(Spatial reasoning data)
▬▬▬▬▬▬

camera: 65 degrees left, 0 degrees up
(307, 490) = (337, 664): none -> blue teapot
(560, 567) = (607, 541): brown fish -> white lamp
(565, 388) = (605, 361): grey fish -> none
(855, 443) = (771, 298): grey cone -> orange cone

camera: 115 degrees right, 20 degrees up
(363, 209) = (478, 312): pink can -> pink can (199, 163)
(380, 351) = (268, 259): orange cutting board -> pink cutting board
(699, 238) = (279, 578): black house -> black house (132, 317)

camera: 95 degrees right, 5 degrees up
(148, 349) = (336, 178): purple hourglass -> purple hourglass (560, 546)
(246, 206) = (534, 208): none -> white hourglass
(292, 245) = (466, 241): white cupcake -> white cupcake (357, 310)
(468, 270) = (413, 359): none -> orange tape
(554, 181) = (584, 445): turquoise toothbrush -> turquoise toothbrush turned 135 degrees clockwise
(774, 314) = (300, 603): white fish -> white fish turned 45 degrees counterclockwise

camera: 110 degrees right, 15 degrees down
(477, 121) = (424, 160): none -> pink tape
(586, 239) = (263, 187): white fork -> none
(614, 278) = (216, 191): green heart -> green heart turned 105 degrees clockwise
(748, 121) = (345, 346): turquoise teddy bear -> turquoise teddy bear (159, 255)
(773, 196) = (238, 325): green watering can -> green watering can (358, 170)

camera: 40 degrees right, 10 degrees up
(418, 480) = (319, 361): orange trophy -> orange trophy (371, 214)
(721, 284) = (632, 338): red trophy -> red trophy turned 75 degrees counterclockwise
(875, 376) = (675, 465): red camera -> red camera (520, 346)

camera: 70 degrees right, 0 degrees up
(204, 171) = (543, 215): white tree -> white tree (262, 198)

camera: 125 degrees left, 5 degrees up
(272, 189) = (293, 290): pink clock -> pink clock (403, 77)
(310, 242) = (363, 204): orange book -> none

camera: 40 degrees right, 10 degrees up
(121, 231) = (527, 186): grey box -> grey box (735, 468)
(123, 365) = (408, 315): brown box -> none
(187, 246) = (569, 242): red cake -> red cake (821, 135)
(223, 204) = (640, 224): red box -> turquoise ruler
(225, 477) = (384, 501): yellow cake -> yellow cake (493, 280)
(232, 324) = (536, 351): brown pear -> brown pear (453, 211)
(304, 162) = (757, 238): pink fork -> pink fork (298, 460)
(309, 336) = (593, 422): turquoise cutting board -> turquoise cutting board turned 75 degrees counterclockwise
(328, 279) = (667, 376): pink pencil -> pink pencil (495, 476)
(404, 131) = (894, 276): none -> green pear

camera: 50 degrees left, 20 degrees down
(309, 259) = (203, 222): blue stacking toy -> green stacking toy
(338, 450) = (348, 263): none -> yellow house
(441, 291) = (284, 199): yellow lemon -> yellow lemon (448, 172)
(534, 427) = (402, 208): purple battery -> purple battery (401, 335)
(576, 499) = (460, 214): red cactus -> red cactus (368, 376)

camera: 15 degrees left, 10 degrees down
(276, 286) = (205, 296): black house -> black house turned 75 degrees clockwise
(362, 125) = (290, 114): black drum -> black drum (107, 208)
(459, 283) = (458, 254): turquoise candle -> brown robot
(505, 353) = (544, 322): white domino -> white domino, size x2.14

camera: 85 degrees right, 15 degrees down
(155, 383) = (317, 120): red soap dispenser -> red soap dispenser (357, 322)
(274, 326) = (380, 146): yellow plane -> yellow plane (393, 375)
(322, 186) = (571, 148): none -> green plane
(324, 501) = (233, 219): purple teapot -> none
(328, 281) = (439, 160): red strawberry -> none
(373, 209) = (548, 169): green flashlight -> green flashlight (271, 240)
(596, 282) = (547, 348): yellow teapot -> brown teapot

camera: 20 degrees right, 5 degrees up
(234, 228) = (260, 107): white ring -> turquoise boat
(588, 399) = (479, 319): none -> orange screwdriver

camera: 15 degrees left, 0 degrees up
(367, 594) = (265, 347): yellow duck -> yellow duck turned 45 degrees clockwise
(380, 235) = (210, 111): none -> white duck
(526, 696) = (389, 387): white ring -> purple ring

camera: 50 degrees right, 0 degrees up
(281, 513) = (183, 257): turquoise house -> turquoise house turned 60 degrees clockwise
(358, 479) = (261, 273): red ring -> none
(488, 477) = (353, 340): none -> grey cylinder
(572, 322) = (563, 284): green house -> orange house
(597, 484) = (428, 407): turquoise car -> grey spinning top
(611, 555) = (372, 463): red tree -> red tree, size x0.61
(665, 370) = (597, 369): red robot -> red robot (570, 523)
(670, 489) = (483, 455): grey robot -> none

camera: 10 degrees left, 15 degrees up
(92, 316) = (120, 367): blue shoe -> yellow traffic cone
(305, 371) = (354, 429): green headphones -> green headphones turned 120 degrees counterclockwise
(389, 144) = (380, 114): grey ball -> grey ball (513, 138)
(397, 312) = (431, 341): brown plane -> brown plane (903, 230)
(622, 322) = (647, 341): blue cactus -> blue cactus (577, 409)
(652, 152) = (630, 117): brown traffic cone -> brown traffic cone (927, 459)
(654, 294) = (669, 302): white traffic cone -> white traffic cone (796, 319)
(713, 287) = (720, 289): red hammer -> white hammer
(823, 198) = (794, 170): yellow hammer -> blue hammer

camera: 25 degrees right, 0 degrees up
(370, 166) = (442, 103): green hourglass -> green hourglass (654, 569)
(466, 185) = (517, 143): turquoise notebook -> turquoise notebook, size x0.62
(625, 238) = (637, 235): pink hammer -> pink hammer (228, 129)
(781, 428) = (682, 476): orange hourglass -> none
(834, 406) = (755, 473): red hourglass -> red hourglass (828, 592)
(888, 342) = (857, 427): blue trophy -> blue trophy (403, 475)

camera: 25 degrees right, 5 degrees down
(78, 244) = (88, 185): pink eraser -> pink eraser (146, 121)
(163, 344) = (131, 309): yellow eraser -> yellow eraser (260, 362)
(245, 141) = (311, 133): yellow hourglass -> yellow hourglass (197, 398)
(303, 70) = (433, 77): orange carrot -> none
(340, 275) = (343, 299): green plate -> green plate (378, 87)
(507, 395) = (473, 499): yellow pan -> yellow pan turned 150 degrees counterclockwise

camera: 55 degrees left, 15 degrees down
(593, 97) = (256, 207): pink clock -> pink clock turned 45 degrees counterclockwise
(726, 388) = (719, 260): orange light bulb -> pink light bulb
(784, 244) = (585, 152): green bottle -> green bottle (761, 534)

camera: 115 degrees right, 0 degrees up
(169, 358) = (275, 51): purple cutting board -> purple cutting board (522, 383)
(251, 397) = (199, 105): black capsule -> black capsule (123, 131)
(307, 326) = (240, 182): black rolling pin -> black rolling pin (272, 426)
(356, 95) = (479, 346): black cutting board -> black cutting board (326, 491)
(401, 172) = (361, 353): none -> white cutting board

▬▬▬▬▬▬

**Task objective**
From the records above, reproduce exactly the lines from the one with "(272, 189) = (293, 290): pink" to the one with "(223, 204) = (640, 224): red", both included, and no others.

**Exercise result**
(272, 189) = (293, 290): pink clock -> pink clock (403, 77)
(310, 242) = (363, 204): orange book -> none

camera: 40 degrees right, 10 degrees up
(121, 231) = (527, 186): grey box -> grey box (735, 468)
(123, 365) = (408, 315): brown box -> none
(187, 246) = (569, 242): red cake -> red cake (821, 135)
(223, 204) = (640, 224): red box -> turquoise ruler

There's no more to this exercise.